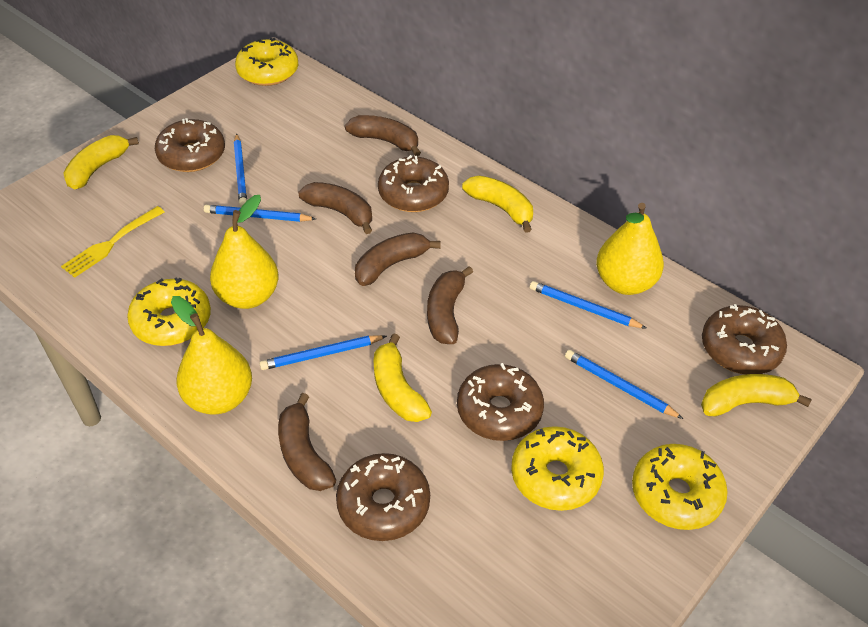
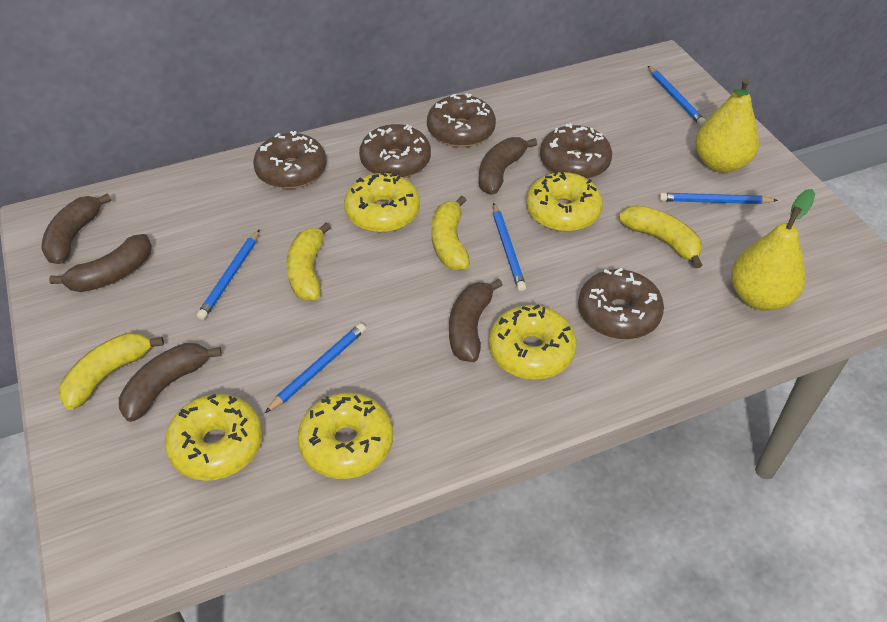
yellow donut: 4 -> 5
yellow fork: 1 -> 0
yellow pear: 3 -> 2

---

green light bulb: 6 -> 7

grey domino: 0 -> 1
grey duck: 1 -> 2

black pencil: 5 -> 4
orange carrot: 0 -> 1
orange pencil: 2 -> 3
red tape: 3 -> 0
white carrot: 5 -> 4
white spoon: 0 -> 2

---

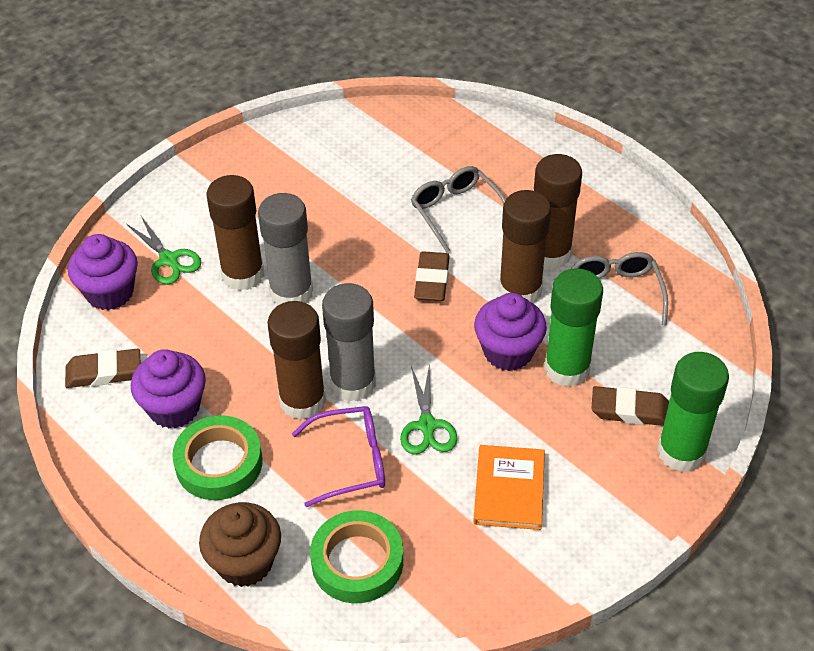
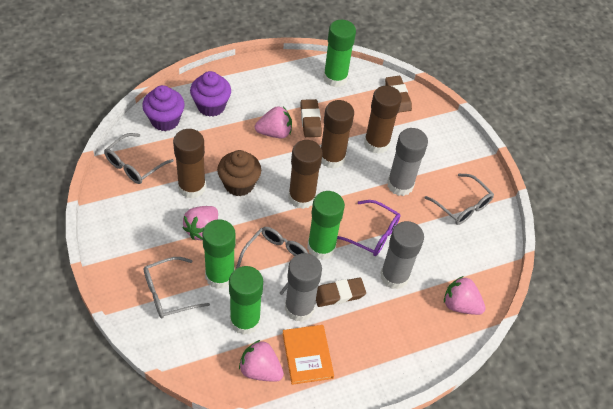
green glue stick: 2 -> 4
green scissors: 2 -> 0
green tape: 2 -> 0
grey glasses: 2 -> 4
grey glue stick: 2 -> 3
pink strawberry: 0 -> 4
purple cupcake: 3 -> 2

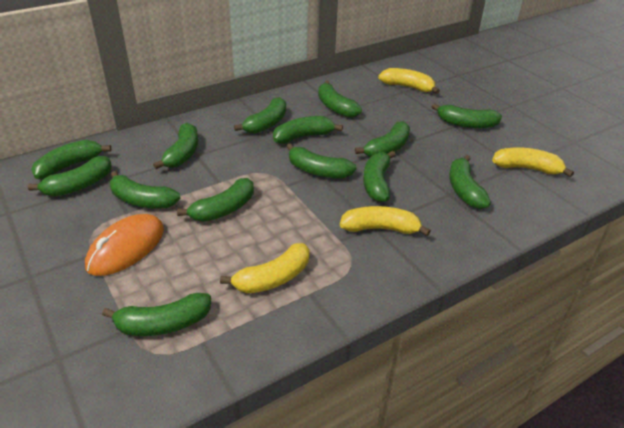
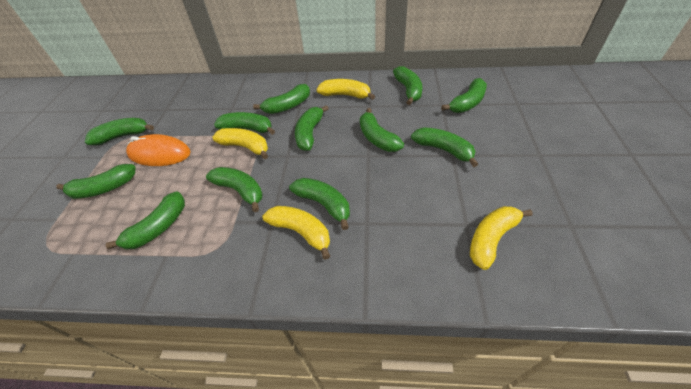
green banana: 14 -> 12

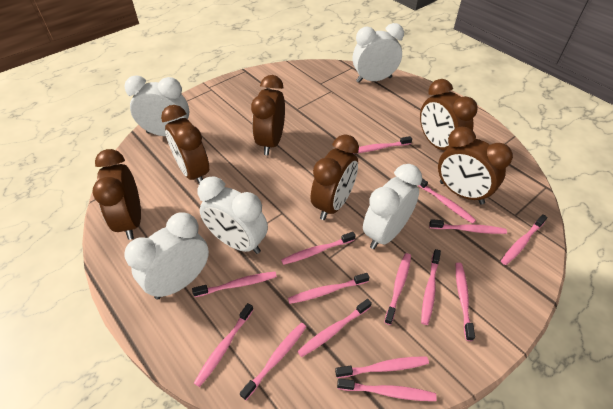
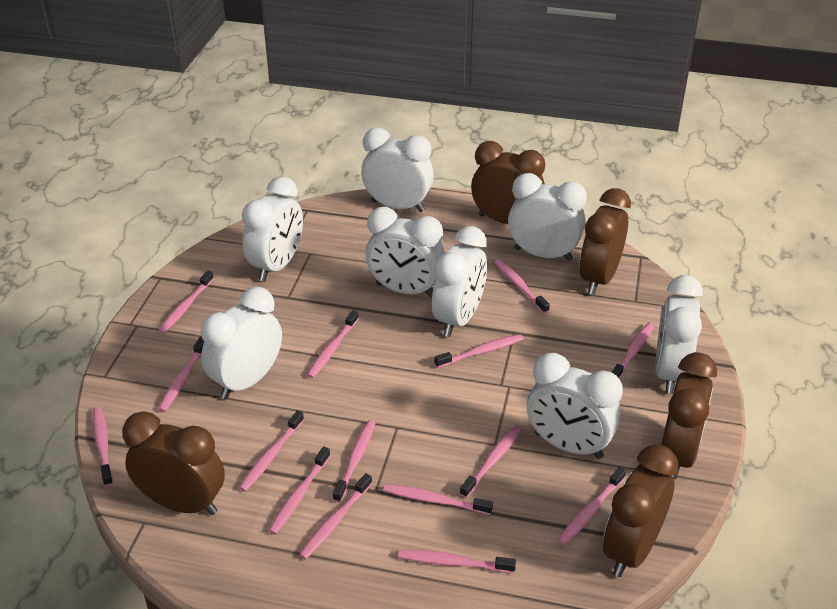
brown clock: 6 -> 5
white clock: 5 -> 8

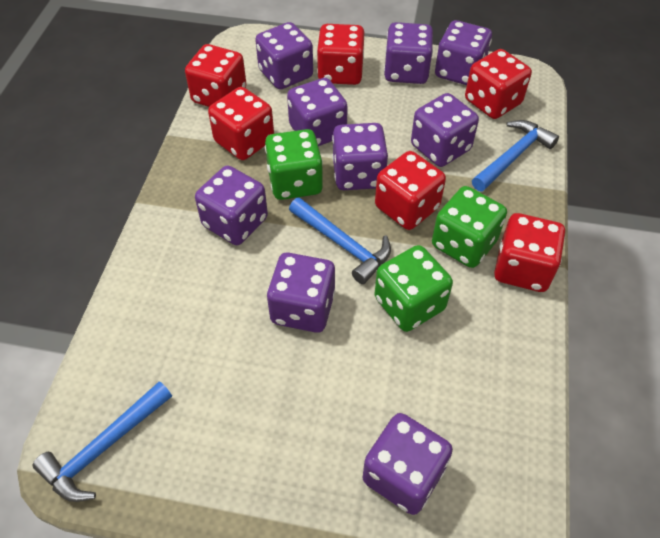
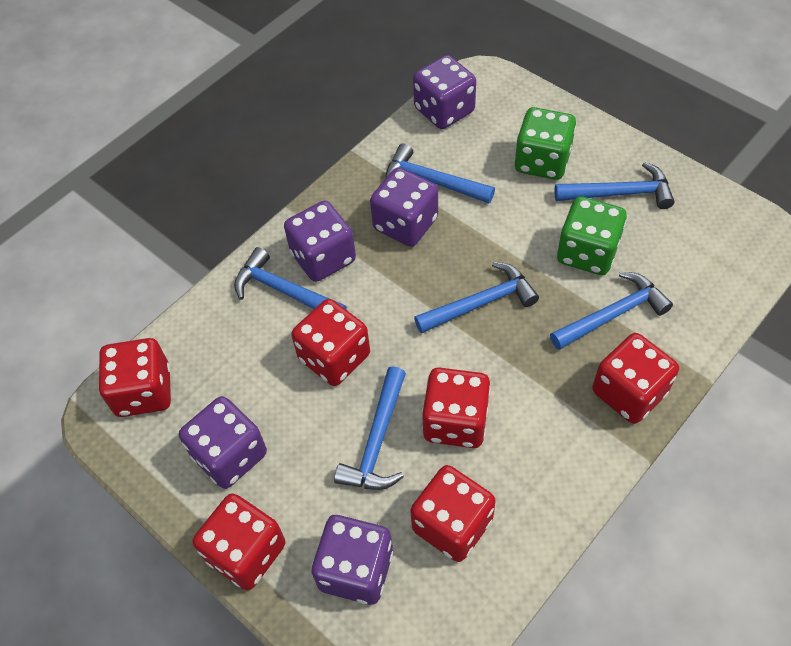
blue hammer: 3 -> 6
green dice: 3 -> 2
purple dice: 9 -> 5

● **EXERCISE REQUIREMENTS**
Leaving out all pictures, set down exactly the lines of the material above, from the line with "brown clock: 6 -> 5" to the line with "purple dice: 9 -> 5" inclusive, and no others.

● **RESULT**
brown clock: 6 -> 5
white clock: 5 -> 8

blue hammer: 3 -> 6
green dice: 3 -> 2
purple dice: 9 -> 5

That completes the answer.